(Scene image comparisons)

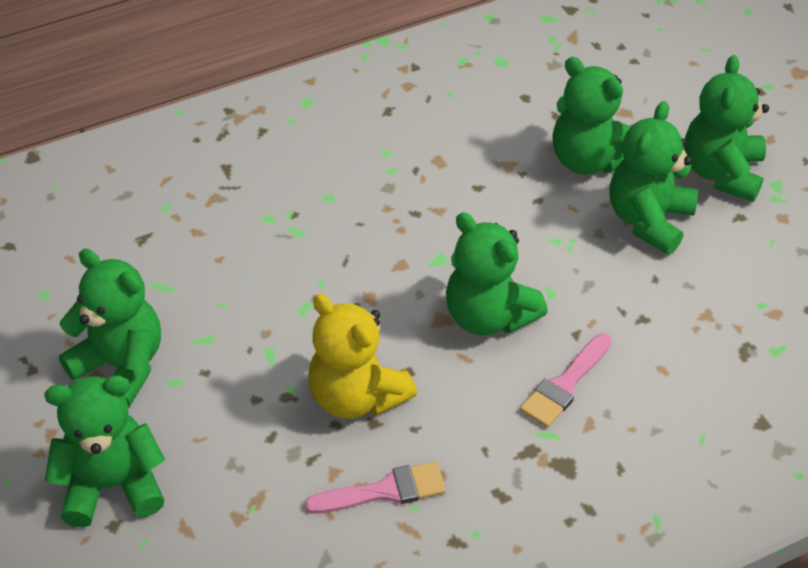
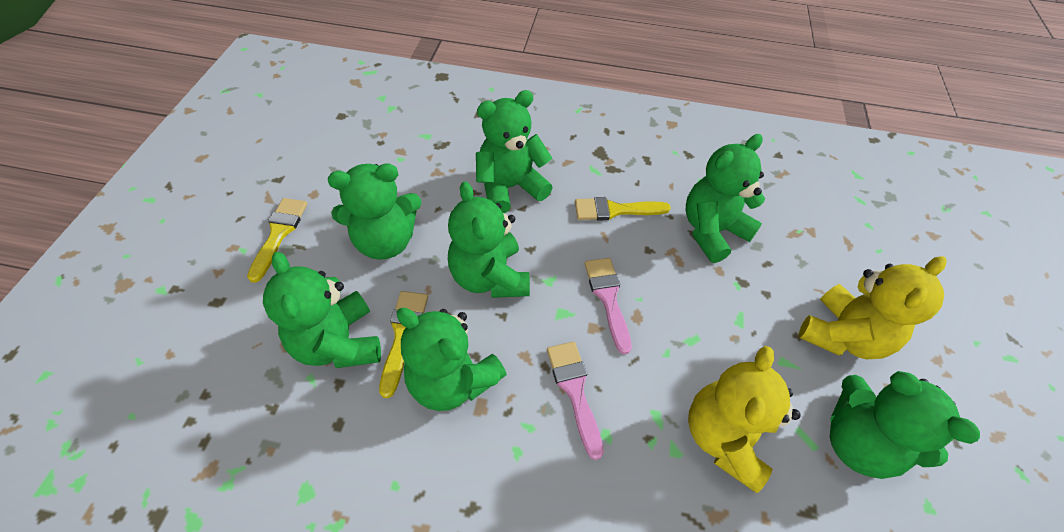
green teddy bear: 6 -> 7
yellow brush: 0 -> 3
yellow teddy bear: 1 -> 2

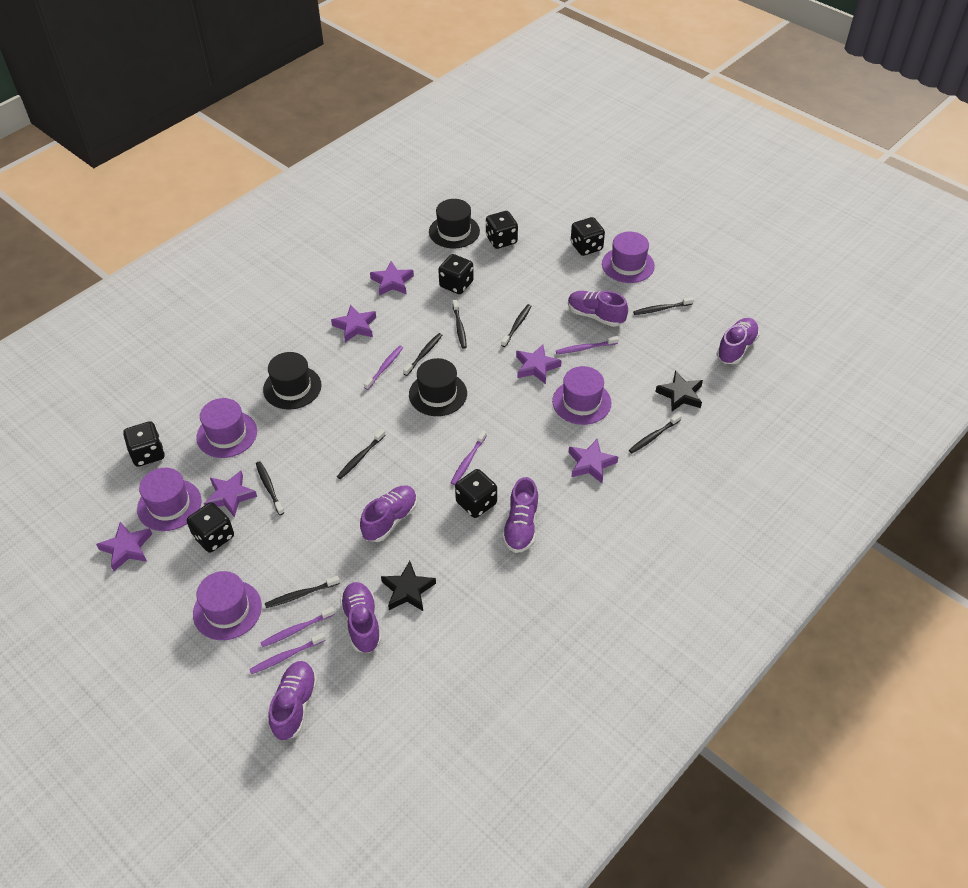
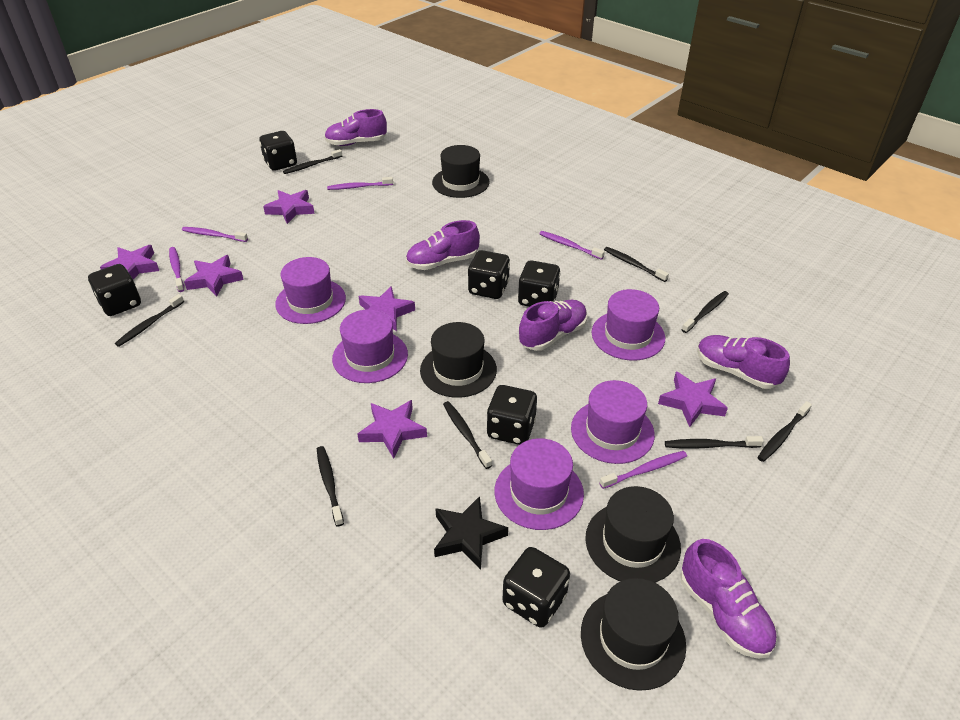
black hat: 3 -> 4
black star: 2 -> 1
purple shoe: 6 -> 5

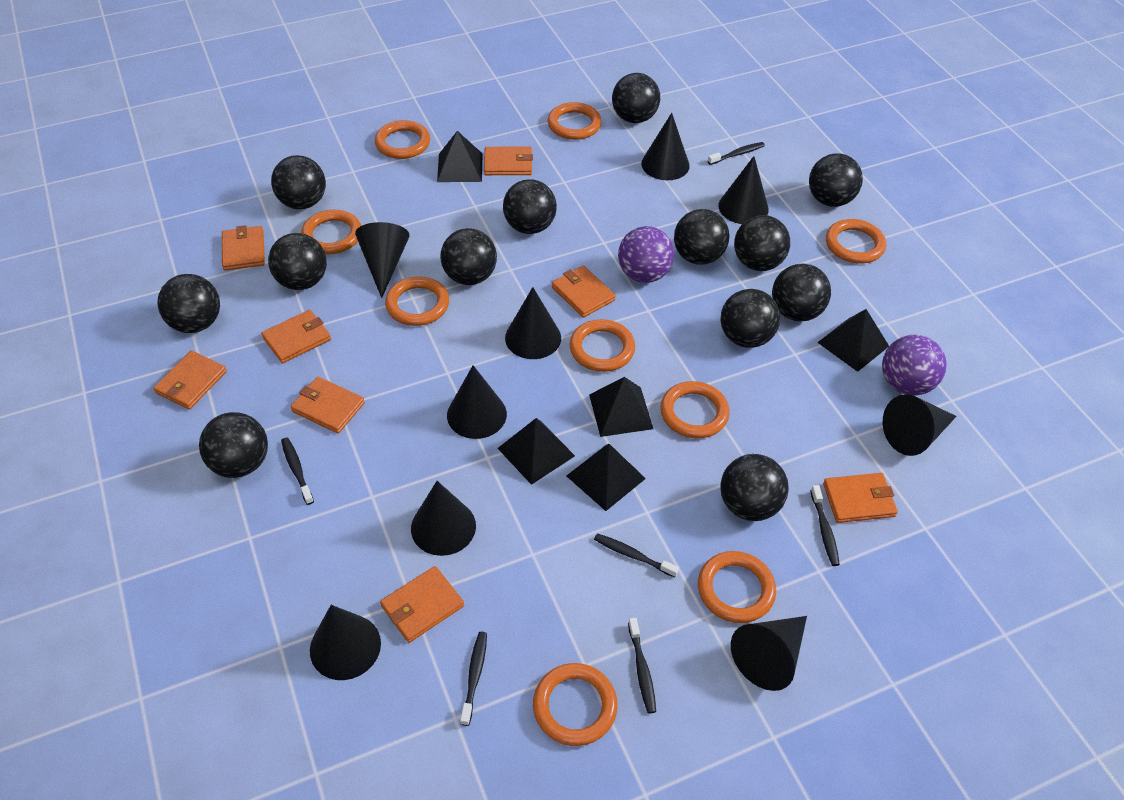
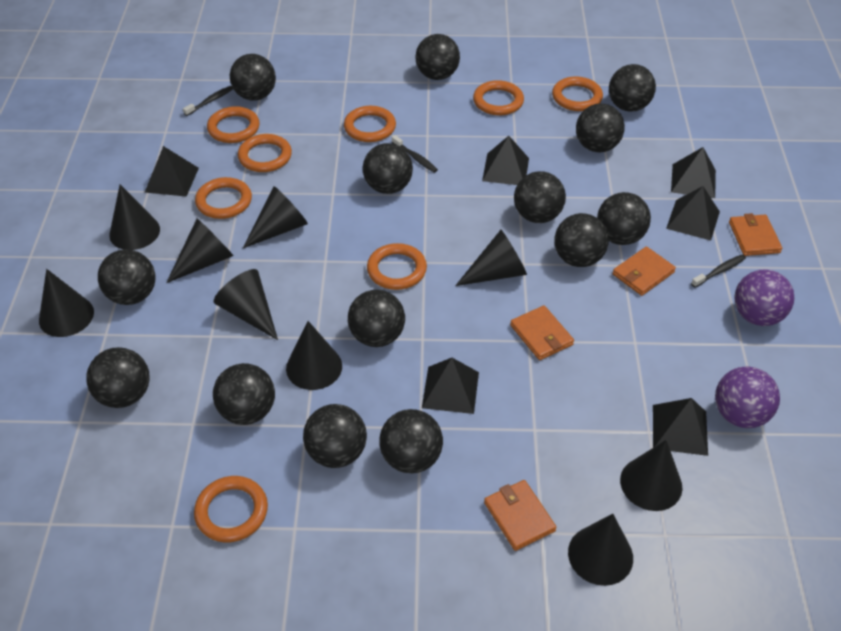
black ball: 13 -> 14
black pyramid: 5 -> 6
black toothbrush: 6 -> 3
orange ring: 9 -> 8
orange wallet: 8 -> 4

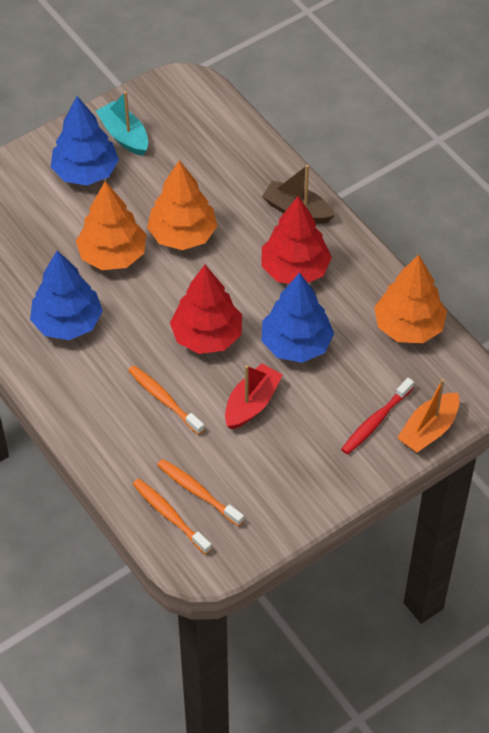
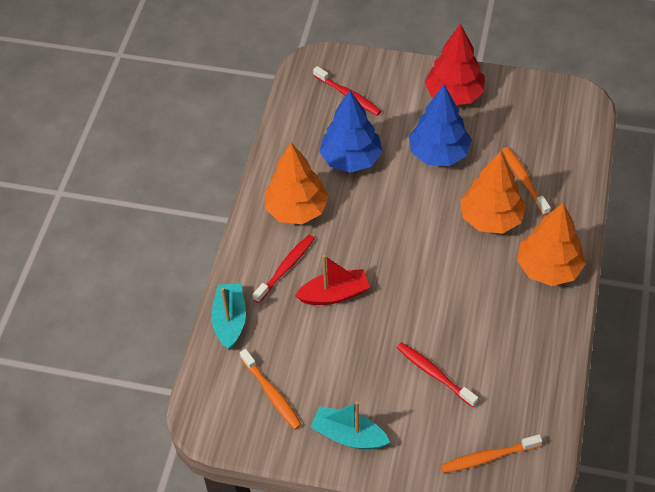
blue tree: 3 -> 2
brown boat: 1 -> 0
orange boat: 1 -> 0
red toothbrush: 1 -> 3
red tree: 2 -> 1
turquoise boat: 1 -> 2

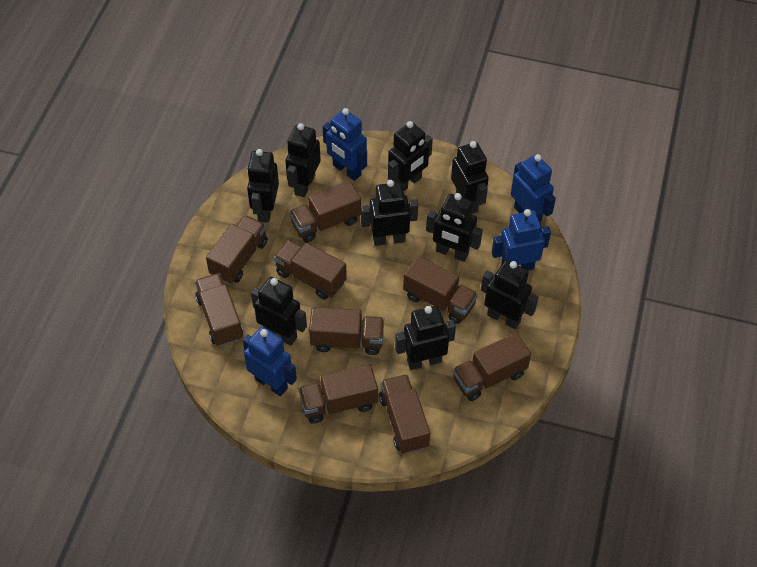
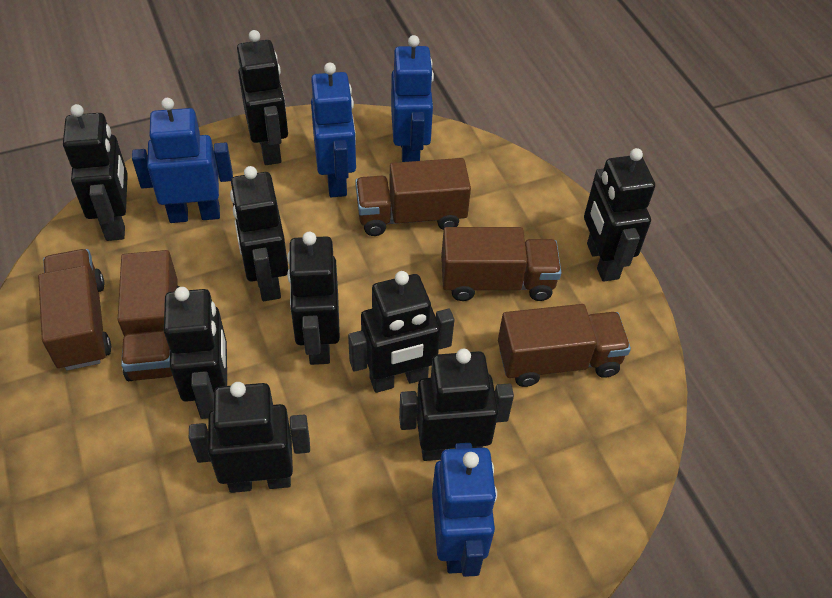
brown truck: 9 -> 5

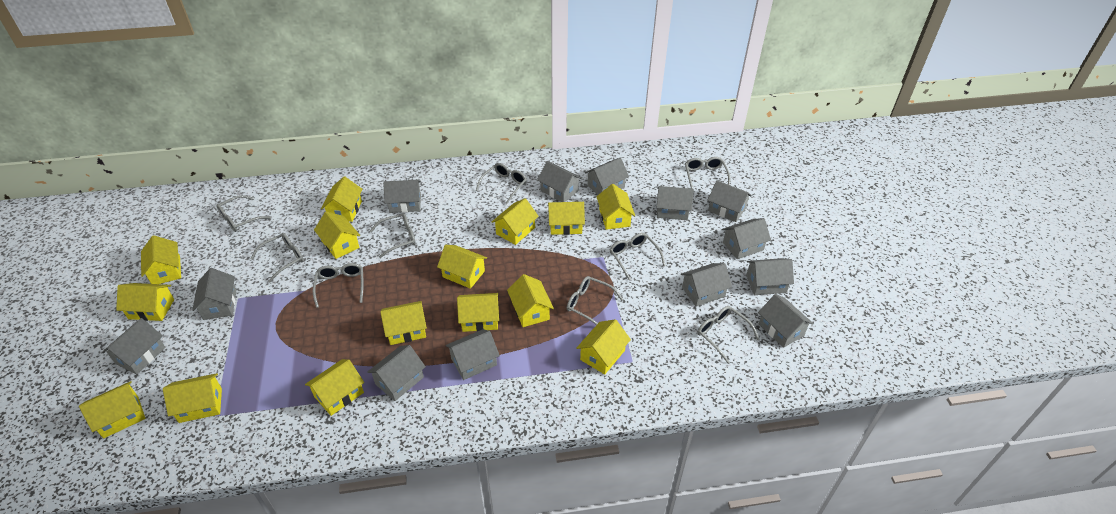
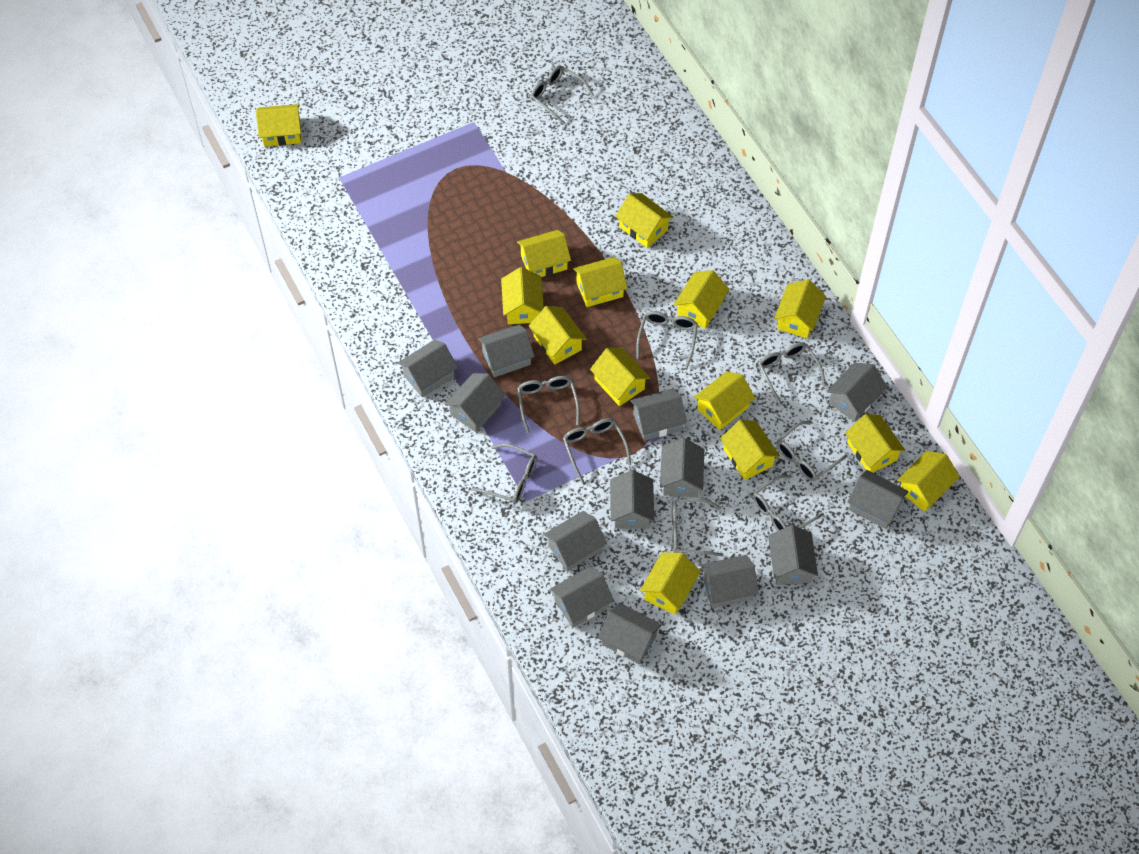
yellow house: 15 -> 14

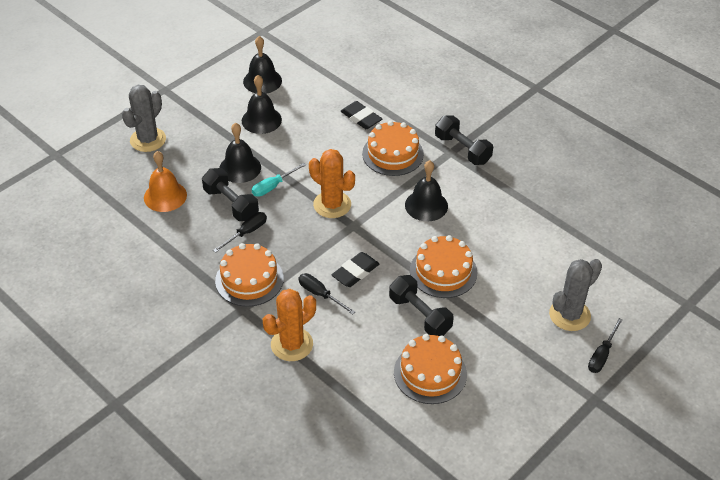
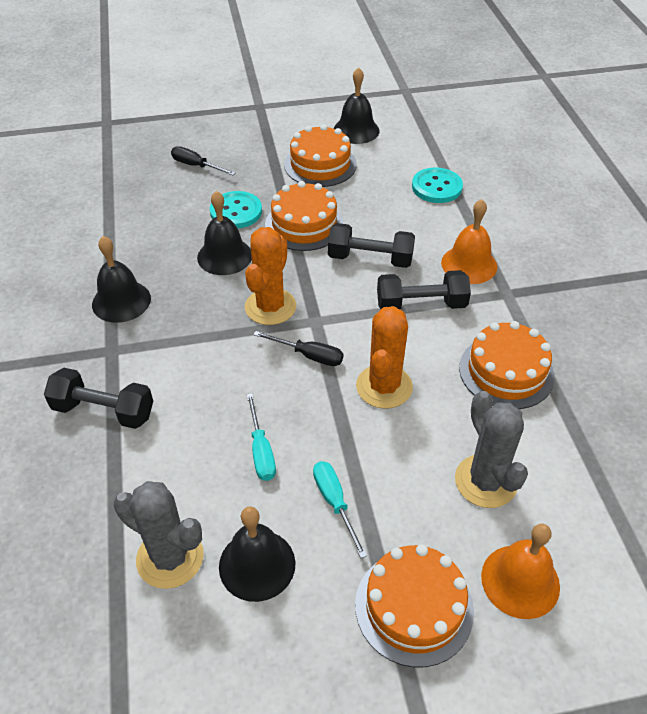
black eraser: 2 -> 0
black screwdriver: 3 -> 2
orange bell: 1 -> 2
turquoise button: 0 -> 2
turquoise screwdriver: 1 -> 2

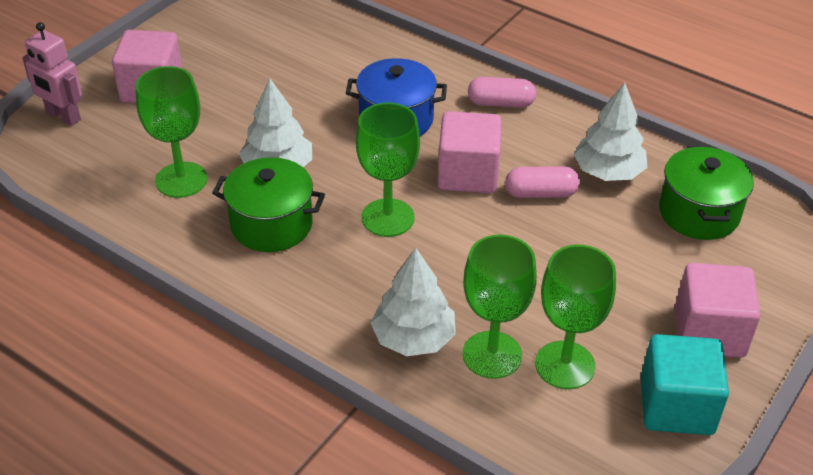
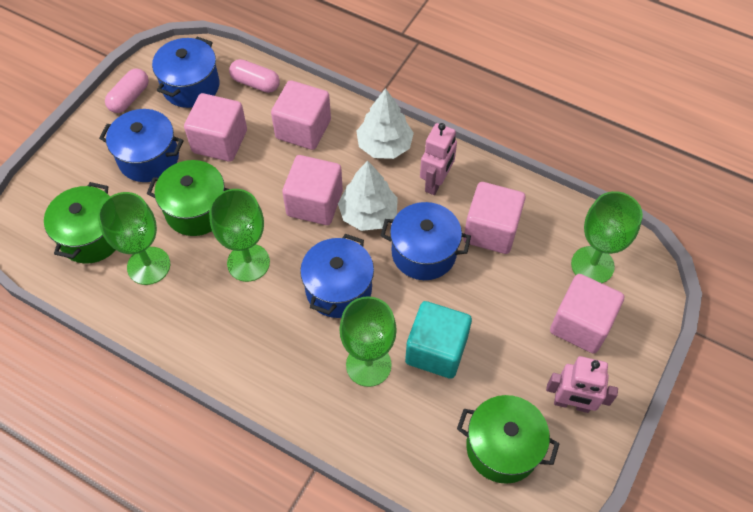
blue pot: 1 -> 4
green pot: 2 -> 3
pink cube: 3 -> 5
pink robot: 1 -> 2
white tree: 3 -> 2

What is expected →
Find "boat" in the preceding records. Copy each line that holds it.

Exercise answer →
brown boat: 1 -> 0
orange boat: 1 -> 0
turquoise boat: 1 -> 2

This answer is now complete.